What is being asked:
Lines of the data that contain the word "Muffin" are the ones to copy.

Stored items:
=== Section Start ===
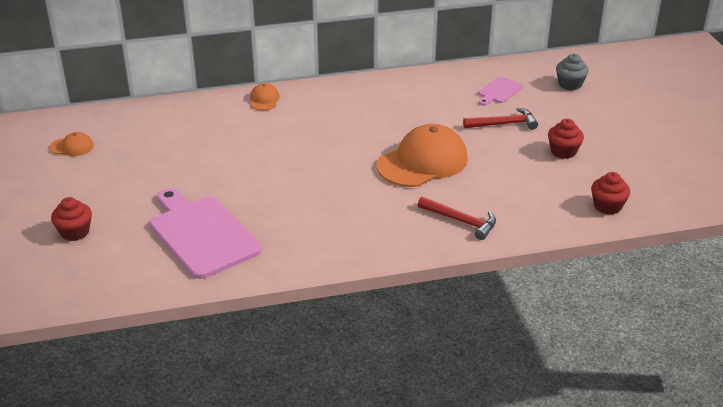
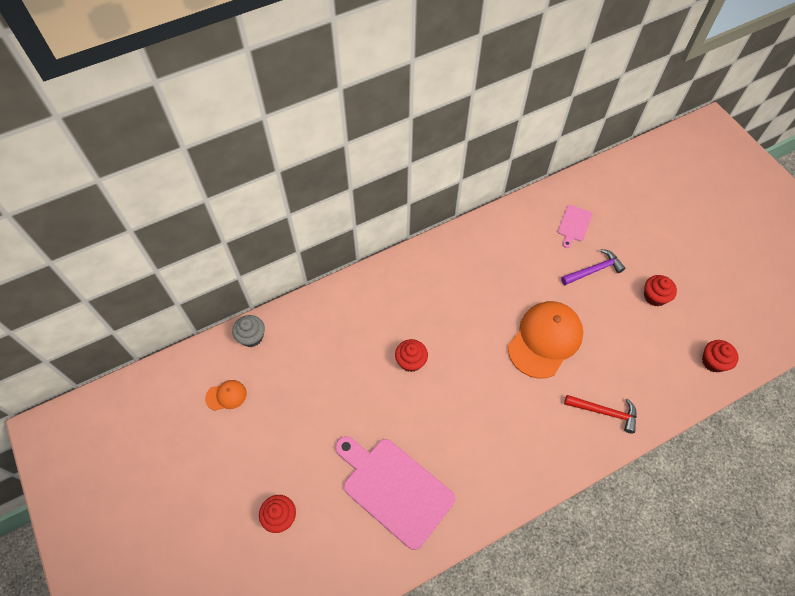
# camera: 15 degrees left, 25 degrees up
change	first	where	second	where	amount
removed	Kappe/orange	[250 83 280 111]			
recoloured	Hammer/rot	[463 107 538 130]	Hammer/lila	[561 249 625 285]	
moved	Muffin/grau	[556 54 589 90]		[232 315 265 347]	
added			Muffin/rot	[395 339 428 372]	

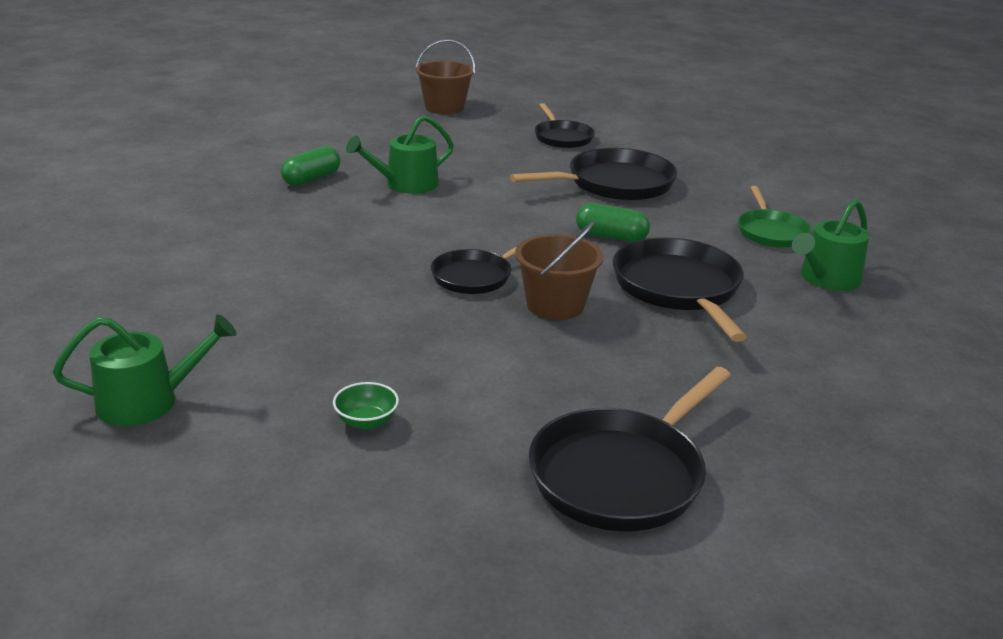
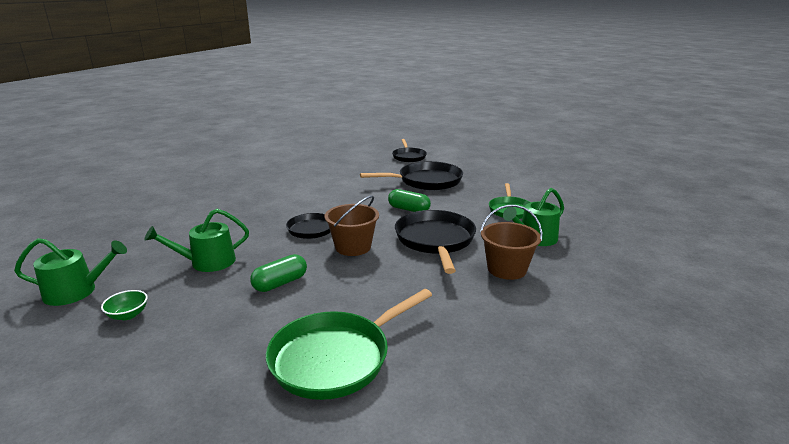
# camera: 10 degrees right, 5 degrees down
change	first	where	second	where	amount
moved	Kapsel/grün	[281 146 340 186]		[250 254 307 292]	
moved	Schüssel/grün	[333 382 399 429]		[101 290 147 320]	
moved	Gießkanne/grün	[346 115 454 194]		[144 209 249 272]	
moved	Eimer/braun	[415 39 475 114]		[480 205 542 280]	
recoloured	Pfanne/schwarz	[529 367 731 531]	Pfanne/grün	[266 289 432 400]	

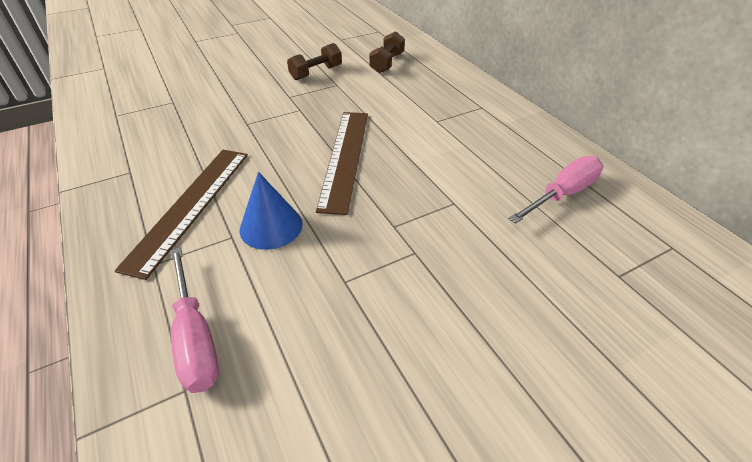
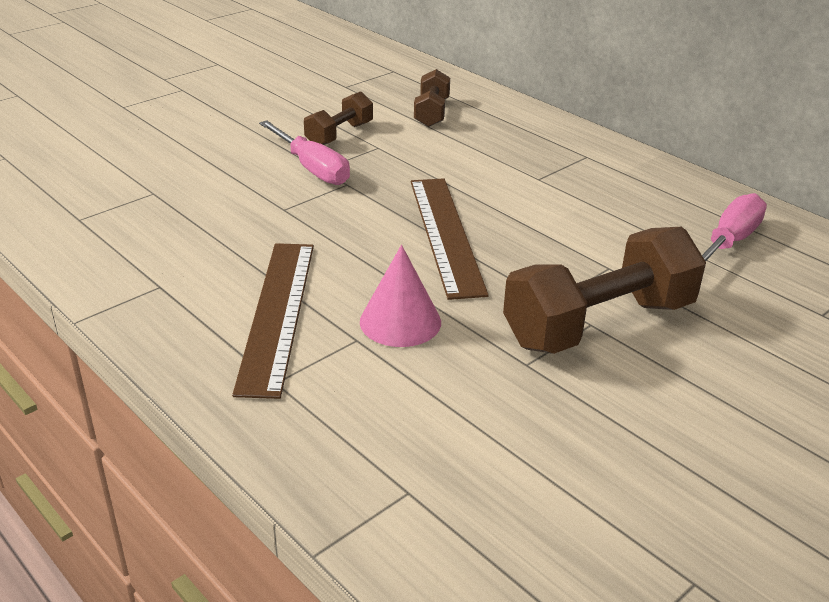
# camera: 15 degrees left, 10 degrees down
change	first	where	second	where	amount
moved	Schraubenzieher/rosa	[170 247 219 393]		[259 120 350 185]	
recoloured	Kegel/blau	[240 172 303 250]	Kegel/rosa	[360 245 441 347]	
added			Hantel/braun	[503 227 706 354]	

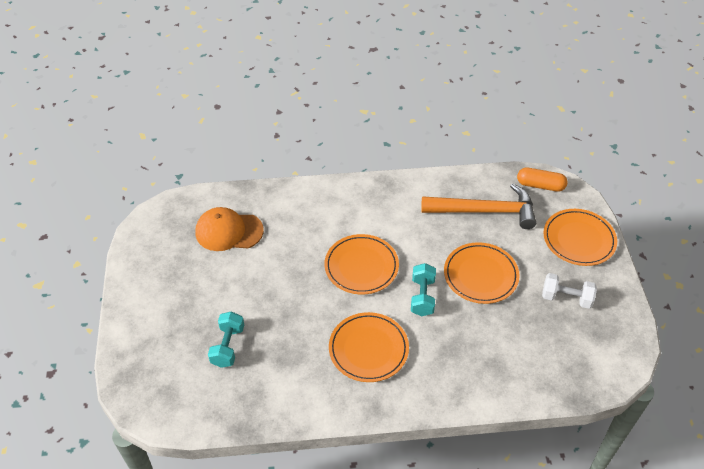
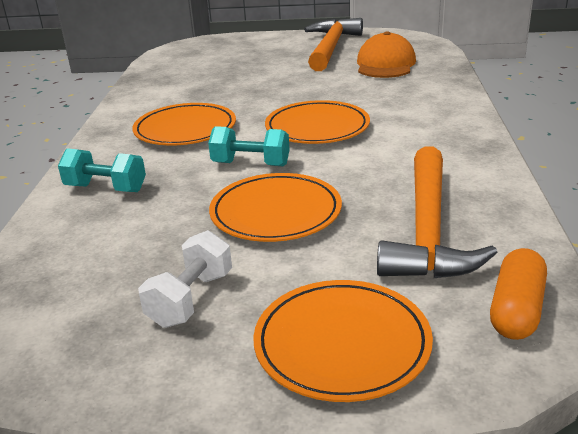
# camera: 100 degrees right, 20 degrees down
change	first	where	second	where	amount
moved	Hantel/türkis	[208 311 244 368]		[58 148 146 192]	
added			Hammer/orange	[304 18 363 71]	

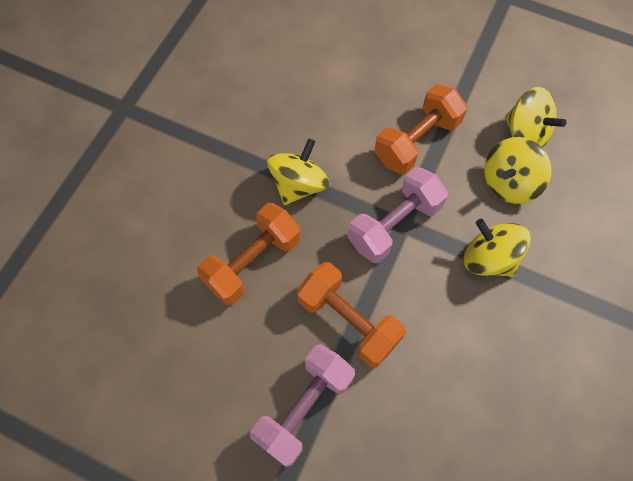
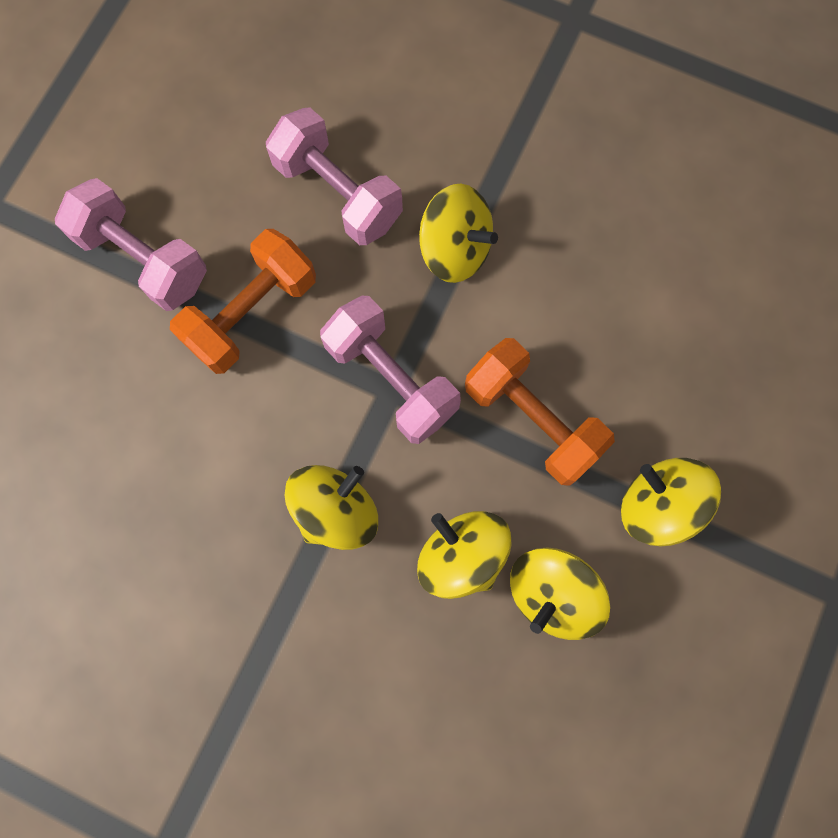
# camera: 90 degrees right, 10 degrees up
change	first	where	second	where	amount
recoloured	Hantel/orange	[197 203 301 305]	Hantel/rosa	[266 107 403 245]	
added			Kreisel/gelb	[621 458 721 547]	

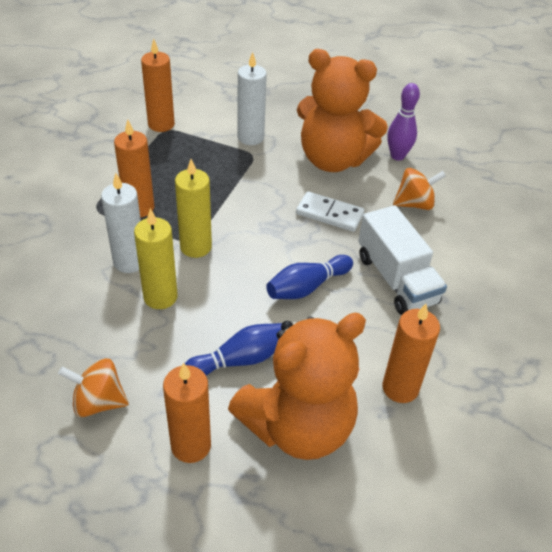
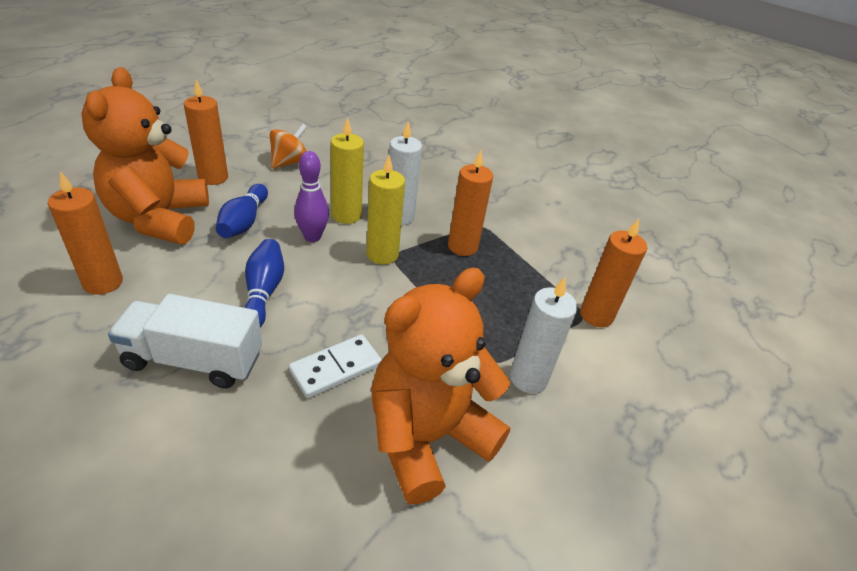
# camera: 120 degrees right, 5 degrees down
change	first	where	second	where	amount
moved	Bowlingkegel/lila	[387 83 420 160]		[294 151 329 242]	
removed	Kreisel/orange	[393 168 446 210]			

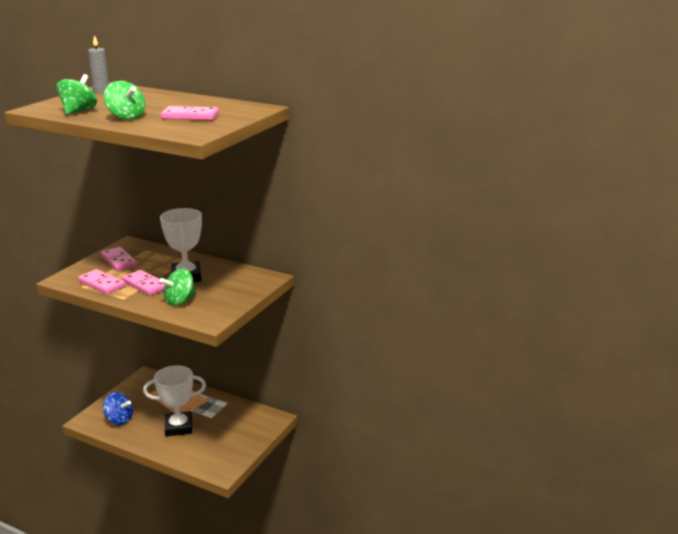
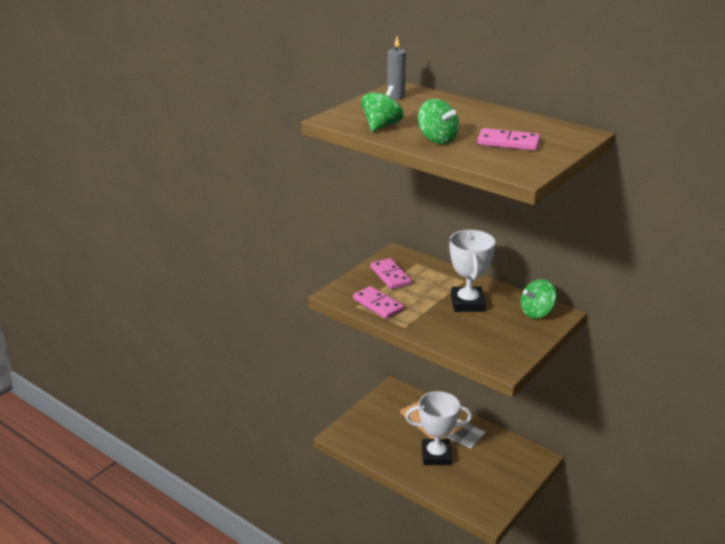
# camera: 10 degrees right, 5 degrees up
change	first	where	second	where	amount
removed	Kreisel/blau	[103 392 133 425]			
removed	Dominostein/rosa	[122 270 165 296]			
moved	Kreisel/grün	[160 268 196 306]		[520 279 557 318]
=== Section End ===
Written answer:
moved	Muffin/grau	[556 54 589 90]		[232 315 265 347]	
added			Muffin/rot	[395 339 428 372]	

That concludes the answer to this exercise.